### Exercise aim
Please write each record out again word for word.

### Records shown

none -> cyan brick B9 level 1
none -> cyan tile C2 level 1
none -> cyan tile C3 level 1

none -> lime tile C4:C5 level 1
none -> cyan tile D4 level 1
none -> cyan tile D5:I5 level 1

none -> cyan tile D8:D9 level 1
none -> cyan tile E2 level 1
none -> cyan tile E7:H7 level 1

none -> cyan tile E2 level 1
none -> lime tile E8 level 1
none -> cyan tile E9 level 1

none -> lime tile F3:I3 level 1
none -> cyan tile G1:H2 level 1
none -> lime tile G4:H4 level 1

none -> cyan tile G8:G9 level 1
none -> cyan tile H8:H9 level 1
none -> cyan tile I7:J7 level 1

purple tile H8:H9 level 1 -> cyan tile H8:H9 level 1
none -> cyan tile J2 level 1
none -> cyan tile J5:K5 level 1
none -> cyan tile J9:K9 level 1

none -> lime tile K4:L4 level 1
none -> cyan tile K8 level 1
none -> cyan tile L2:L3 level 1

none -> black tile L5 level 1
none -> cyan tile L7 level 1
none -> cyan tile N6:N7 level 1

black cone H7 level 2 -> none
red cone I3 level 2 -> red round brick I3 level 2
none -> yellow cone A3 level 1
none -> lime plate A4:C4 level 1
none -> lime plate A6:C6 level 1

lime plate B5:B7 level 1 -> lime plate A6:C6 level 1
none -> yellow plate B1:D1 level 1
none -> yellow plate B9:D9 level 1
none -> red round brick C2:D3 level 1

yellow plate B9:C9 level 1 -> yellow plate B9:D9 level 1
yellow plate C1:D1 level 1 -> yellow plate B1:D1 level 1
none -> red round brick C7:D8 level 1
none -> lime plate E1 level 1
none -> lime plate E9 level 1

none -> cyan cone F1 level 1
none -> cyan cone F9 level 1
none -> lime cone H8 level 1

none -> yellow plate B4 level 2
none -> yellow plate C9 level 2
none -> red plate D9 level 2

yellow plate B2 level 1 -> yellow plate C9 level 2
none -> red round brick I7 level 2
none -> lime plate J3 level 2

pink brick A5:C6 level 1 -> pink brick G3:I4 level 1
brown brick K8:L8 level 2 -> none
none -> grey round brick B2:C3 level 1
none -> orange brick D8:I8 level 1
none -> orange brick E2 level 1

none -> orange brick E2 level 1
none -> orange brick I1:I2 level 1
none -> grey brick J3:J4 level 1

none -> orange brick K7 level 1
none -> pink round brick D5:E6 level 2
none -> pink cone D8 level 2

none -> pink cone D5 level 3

### Exercise response
none -> cyan brick B9 level 1
none -> cyan tile C2 level 1
none -> cyan tile C3 level 1

none -> lime tile C4:C5 level 1
none -> cyan tile D4 level 1
none -> cyan tile D5:I5 level 1

none -> cyan tile D8:D9 level 1
none -> cyan tile E2 level 1
none -> cyan tile E7:H7 level 1

none -> cyan tile E2 level 1
none -> lime tile E8 level 1
none -> cyan tile E9 level 1

none -> lime tile F3:I3 level 1
none -> cyan tile G1:H2 level 1
none -> lime tile G4:H4 level 1

none -> cyan tile G8:G9 level 1
none -> cyan tile H8:H9 level 1
none -> cyan tile I7:J7 level 1

purple tile H8:H9 level 1 -> cyan tile H8:H9 level 1
none -> cyan tile J2 level 1
none -> cyan tile J5:K5 level 1
none -> cyan tile J9:K9 level 1

none -> lime tile K4:L4 level 1
none -> cyan tile K8 level 1
none -> cyan tile L2:L3 level 1

none -> black tile L5 level 1
none -> cyan tile L7 level 1
none -> cyan tile N6:N7 level 1

black cone H7 level 2 -> none
red cone I3 level 2 -> red round brick I3 level 2
none -> yellow cone A3 level 1
none -> lime plate A4:C4 level 1
none -> lime plate A6:C6 level 1

lime plate B5:B7 level 1 -> lime plate A6:C6 level 1
none -> yellow plate B1:D1 level 1
none -> yellow plate B9:D9 level 1
none -> red round brick C2:D3 level 1

yellow plate B9:C9 level 1 -> yellow plate B9:D9 level 1
yellow plate C1:D1 level 1 -> yellow plate B1:D1 level 1
none -> red round brick C7:D8 level 1
none -> lime plate E1 level 1
none -> lime plate E9 level 1

none -> cyan cone F1 level 1
none -> cyan cone F9 level 1
none -> lime cone H8 level 1

none -> yellow plate B4 level 2
none -> yellow plate C9 level 2
none -> red plate D9 level 2

yellow plate B2 level 1 -> yellow plate C9 level 2
none -> red round brick I7 level 2
none -> lime plate J3 level 2

pink brick A5:C6 level 1 -> pink brick G3:I4 level 1
brown brick K8:L8 level 2 -> none
none -> grey round brick B2:C3 level 1
none -> orange brick D8:I8 level 1
none -> orange brick E2 level 1

none -> orange brick E2 level 1
none -> orange brick I1:I2 level 1
none -> grey brick J3:J4 level 1

none -> orange brick K7 level 1
none -> pink round brick D5:E6 level 2
none -> pink cone D8 level 2

none -> pink cone D5 level 3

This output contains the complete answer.